◆ Work instruction ◆
In every record, replace "slate metallic car" with "gray metallic car" and leave everything else the same.

[Start of Attachment]

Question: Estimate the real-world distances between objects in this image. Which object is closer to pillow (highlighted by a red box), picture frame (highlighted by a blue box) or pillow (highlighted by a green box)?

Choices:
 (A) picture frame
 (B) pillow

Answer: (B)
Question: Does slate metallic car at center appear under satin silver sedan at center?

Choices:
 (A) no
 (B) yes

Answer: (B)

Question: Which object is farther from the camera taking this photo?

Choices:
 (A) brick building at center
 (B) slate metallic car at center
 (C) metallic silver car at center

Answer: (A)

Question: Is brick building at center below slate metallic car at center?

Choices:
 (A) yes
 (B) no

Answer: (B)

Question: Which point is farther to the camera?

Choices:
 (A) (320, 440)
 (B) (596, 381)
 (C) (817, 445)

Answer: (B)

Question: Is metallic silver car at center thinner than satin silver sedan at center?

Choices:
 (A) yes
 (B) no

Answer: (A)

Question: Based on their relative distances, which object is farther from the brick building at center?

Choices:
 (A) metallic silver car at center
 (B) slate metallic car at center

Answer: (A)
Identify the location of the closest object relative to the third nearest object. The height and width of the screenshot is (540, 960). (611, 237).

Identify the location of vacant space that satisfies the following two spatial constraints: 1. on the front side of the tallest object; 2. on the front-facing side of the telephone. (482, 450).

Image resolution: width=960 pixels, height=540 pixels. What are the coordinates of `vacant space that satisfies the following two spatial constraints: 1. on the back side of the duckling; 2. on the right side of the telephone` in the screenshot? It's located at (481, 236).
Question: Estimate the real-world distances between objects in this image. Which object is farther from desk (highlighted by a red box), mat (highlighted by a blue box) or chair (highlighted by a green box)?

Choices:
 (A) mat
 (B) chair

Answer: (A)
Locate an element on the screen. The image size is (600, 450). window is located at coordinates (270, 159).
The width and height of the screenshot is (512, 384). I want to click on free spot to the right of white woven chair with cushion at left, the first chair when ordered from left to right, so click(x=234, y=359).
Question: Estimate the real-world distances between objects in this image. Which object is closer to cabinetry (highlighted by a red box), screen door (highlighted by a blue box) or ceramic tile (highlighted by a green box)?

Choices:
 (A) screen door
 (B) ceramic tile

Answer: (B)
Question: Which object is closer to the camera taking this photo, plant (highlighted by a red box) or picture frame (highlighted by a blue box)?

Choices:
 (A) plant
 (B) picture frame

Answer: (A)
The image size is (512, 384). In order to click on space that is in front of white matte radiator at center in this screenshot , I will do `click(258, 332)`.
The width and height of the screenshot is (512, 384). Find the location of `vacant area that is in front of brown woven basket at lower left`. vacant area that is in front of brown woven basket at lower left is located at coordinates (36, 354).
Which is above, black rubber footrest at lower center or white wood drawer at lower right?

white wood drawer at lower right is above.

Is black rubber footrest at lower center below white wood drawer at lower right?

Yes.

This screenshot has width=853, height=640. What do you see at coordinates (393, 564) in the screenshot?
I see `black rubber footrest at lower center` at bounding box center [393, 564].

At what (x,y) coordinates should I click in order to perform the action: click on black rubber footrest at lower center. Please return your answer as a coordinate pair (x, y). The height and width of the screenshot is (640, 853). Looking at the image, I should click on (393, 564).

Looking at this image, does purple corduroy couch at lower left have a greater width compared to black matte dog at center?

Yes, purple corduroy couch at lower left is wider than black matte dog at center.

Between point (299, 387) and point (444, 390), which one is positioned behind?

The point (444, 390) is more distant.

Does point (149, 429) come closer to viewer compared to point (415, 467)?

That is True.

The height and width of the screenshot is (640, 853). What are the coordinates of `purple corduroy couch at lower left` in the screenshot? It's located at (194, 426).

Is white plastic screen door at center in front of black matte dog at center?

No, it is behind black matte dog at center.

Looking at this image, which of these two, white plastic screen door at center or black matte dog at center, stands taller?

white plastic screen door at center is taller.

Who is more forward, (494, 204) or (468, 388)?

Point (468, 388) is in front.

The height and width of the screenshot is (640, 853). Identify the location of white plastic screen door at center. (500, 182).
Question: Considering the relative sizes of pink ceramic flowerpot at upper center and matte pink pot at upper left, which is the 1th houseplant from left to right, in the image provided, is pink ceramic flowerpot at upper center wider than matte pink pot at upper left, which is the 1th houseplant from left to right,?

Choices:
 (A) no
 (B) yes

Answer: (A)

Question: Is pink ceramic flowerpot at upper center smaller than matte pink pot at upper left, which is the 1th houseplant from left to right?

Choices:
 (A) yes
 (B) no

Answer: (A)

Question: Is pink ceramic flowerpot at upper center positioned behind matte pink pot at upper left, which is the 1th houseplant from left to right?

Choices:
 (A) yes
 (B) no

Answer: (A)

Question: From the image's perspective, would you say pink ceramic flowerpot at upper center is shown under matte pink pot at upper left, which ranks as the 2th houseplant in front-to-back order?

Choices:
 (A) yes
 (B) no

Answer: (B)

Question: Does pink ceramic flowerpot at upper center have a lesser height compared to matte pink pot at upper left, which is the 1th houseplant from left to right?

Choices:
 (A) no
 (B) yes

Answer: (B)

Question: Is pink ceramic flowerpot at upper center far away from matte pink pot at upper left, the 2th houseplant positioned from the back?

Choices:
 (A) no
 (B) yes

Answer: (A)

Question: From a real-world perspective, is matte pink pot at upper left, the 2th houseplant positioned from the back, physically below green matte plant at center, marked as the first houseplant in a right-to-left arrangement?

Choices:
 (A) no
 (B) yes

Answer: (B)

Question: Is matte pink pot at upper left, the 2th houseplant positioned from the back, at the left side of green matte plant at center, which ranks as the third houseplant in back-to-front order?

[End of Attachment]

◆ Result for this task ◆
Question: Estimate the real-world distances between objects in this image. Which object is closer to pillow (highlighted by a red box), picture frame (highlighted by a blue box) or pillow (highlighted by a green box)?

Choices:
 (A) picture frame
 (B) pillow

Answer: (B)
Question: Does gray metallic car at center appear under satin silver sedan at center?

Choices:
 (A) no
 (B) yes

Answer: (B)

Question: Which object is farther from the camera taking this photo?

Choices:
 (A) brick building at center
 (B) gray metallic car at center
 (C) metallic silver car at center

Answer: (A)

Question: Is brick building at center below gray metallic car at center?

Choices:
 (A) yes
 (B) no

Answer: (B)

Question: Which point is farther to the camera?

Choices:
 (A) (320, 440)
 (B) (596, 381)
 (C) (817, 445)

Answer: (B)

Question: Is metallic silver car at center thinner than satin silver sedan at center?

Choices:
 (A) yes
 (B) no

Answer: (A)

Question: Based on their relative distances, which object is farther from the brick building at center?

Choices:
 (A) metallic silver car at center
 (B) gray metallic car at center

Answer: (A)
Identify the location of the closest object relative to the third nearest object. The height and width of the screenshot is (540, 960). (611, 237).

Identify the location of vacant space that satisfies the following two spatial constraints: 1. on the front side of the tallest object; 2. on the front-facing side of the telephone. (482, 450).

Image resolution: width=960 pixels, height=540 pixels. What are the coordinates of `vacant space that satisfies the following two spatial constraints: 1. on the back side of the duckling; 2. on the right side of the telephone` in the screenshot? It's located at (481, 236).
Question: Estimate the real-world distances between objects in this image. Which object is farther from desk (highlighted by a red box), mat (highlighted by a blue box) or chair (highlighted by a green box)?

Choices:
 (A) mat
 (B) chair

Answer: (A)
Locate an element on the screen. The image size is (600, 450). window is located at coordinates (270, 159).
The width and height of the screenshot is (512, 384). I want to click on free spot to the right of white woven chair with cushion at left, the first chair when ordered from left to right, so click(x=234, y=359).
Question: Estimate the real-world distances between objects in this image. Which object is closer to cabinetry (highlighted by a red box), screen door (highlighted by a blue box) or ceramic tile (highlighted by a green box)?

Choices:
 (A) screen door
 (B) ceramic tile

Answer: (B)
Question: Which object is closer to the camera taking this photo, plant (highlighted by a red box) or picture frame (highlighted by a blue box)?

Choices:
 (A) plant
 (B) picture frame

Answer: (A)
The image size is (512, 384). In order to click on space that is in front of white matte radiator at center in this screenshot , I will do `click(258, 332)`.
The width and height of the screenshot is (512, 384). Find the location of `vacant area that is in front of brown woven basket at lower left`. vacant area that is in front of brown woven basket at lower left is located at coordinates (36, 354).
Which is above, black rubber footrest at lower center or white wood drawer at lower right?

white wood drawer at lower right is above.

Is black rubber footrest at lower center below white wood drawer at lower right?

Yes.

This screenshot has width=853, height=640. What do you see at coordinates (393, 564) in the screenshot?
I see `black rubber footrest at lower center` at bounding box center [393, 564].

At what (x,y) coordinates should I click in order to perform the action: click on black rubber footrest at lower center. Please return your answer as a coordinate pair (x, y). The height and width of the screenshot is (640, 853). Looking at the image, I should click on (393, 564).

Looking at this image, does purple corduroy couch at lower left have a greater width compared to black matte dog at center?

Yes, purple corduroy couch at lower left is wider than black matte dog at center.

Between point (299, 387) and point (444, 390), which one is positioned behind?

The point (444, 390) is more distant.

Does point (149, 429) come closer to viewer compared to point (415, 467)?

That is True.

The height and width of the screenshot is (640, 853). What are the coordinates of `purple corduroy couch at lower left` in the screenshot? It's located at (194, 426).

Is white plastic screen door at center in front of black matte dog at center?

No, it is behind black matte dog at center.

Looking at this image, which of these two, white plastic screen door at center or black matte dog at center, stands taller?

white plastic screen door at center is taller.

Who is more forward, (494, 204) or (468, 388)?

Point (468, 388) is in front.

The height and width of the screenshot is (640, 853). Identify the location of white plastic screen door at center. (500, 182).
Question: Considering the relative sizes of pink ceramic flowerpot at upper center and matte pink pot at upper left, which is the 1th houseplant from left to right, in the image provided, is pink ceramic flowerpot at upper center wider than matte pink pot at upper left, which is the 1th houseplant from left to right,?

Choices:
 (A) no
 (B) yes

Answer: (A)

Question: Is pink ceramic flowerpot at upper center smaller than matte pink pot at upper left, which is the 1th houseplant from left to right?

Choices:
 (A) yes
 (B) no

Answer: (A)

Question: Is pink ceramic flowerpot at upper center positioned behind matte pink pot at upper left, which is the 1th houseplant from left to right?

Choices:
 (A) yes
 (B) no

Answer: (A)

Question: From the image's perspective, would you say pink ceramic flowerpot at upper center is shown under matte pink pot at upper left, which ranks as the 2th houseplant in front-to-back order?

Choices:
 (A) yes
 (B) no

Answer: (B)

Question: Does pink ceramic flowerpot at upper center have a lesser height compared to matte pink pot at upper left, which is the 1th houseplant from left to right?

Choices:
 (A) no
 (B) yes

Answer: (B)

Question: Is pink ceramic flowerpot at upper center far away from matte pink pot at upper left, the 2th houseplant positioned from the back?

Choices:
 (A) no
 (B) yes

Answer: (A)

Question: From a real-world perspective, is matte pink pot at upper left, the 2th houseplant positioned from the back, physically below green matte plant at center, marked as the first houseplant in a right-to-left arrangement?

Choices:
 (A) no
 (B) yes

Answer: (B)

Question: Is matte pink pot at upper left, the 2th houseplant positioned from the back, at the left side of green matte plant at center, which ranks as the third houseplant in back-to-front order?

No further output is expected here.